Activity: Each line of the records must appear in your answer exactly, with no pictures.

Top of Exercise materials

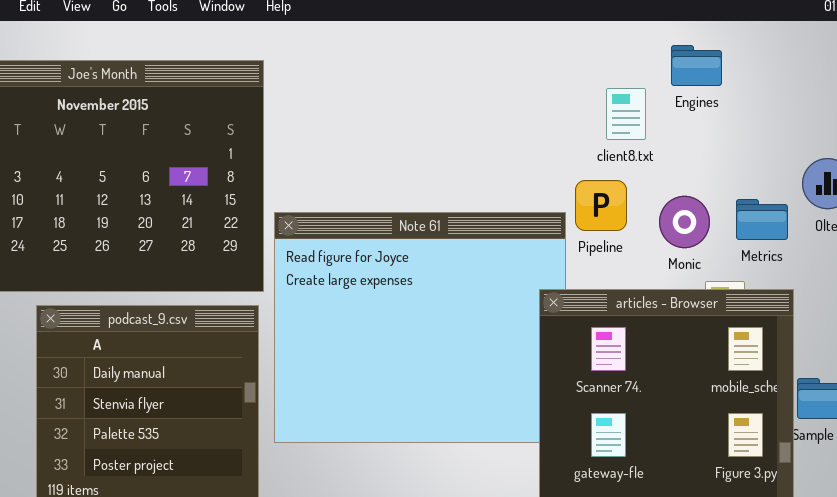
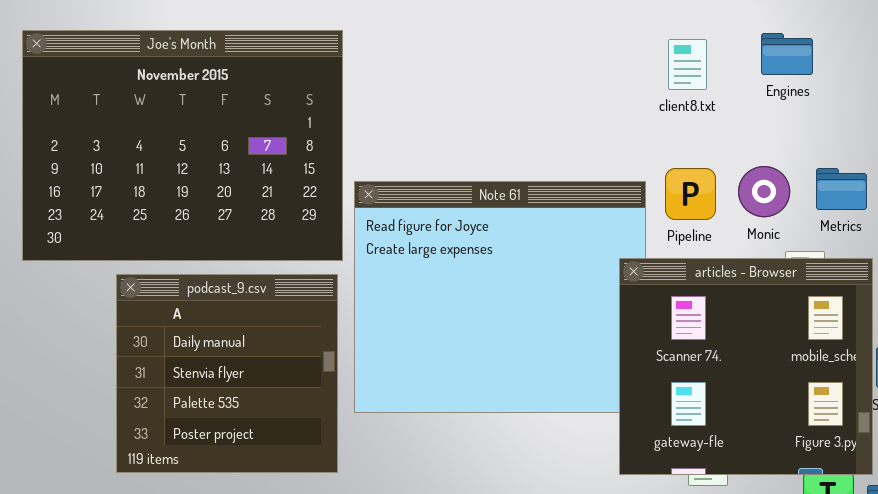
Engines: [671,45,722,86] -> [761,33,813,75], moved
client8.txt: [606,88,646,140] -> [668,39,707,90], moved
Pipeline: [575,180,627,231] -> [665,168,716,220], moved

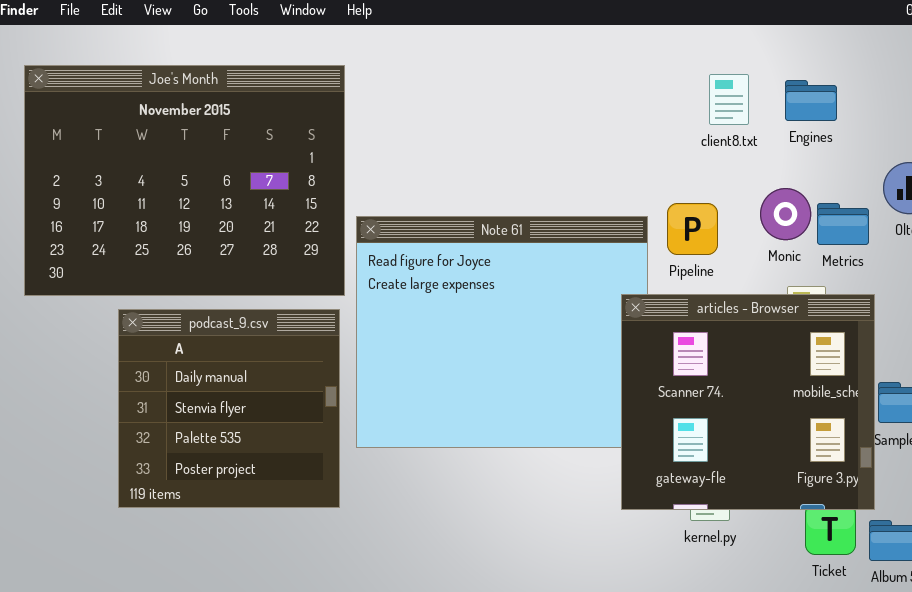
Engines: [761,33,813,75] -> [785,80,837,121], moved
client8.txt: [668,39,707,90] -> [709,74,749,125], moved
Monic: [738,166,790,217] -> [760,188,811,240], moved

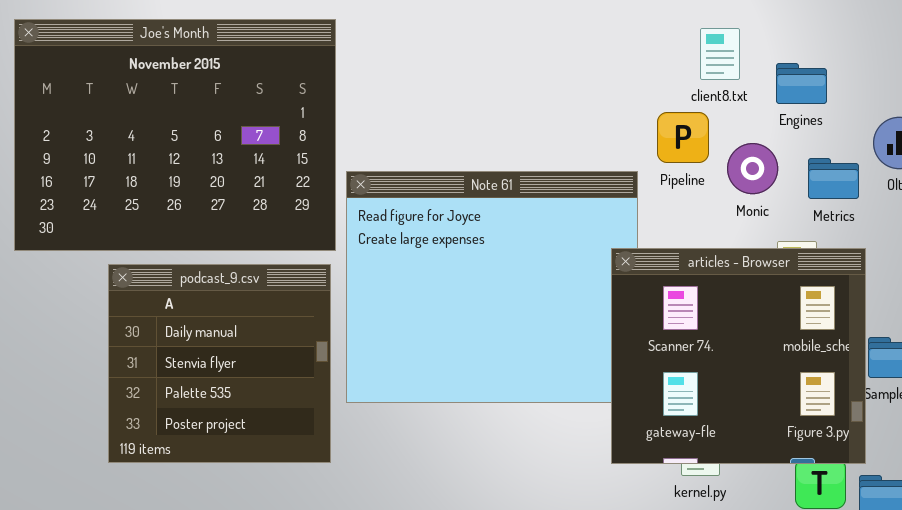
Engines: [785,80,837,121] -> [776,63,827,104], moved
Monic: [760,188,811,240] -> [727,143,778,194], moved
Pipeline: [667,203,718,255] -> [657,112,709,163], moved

Bottom of Exercise materials

Your solution:
Engines: [671,45,722,86] -> [761,33,813,75], moved
client8.txt: [606,88,646,140] -> [668,39,707,90], moved
Pipeline: [575,180,627,231] -> [665,168,716,220], moved

Engines: [761,33,813,75] -> [785,80,837,121], moved
client8.txt: [668,39,707,90] -> [709,74,749,125], moved
Monic: [738,166,790,217] -> [760,188,811,240], moved

Engines: [785,80,837,121] -> [776,63,827,104], moved
Monic: [760,188,811,240] -> [727,143,778,194], moved
Pipeline: [667,203,718,255] -> [657,112,709,163], moved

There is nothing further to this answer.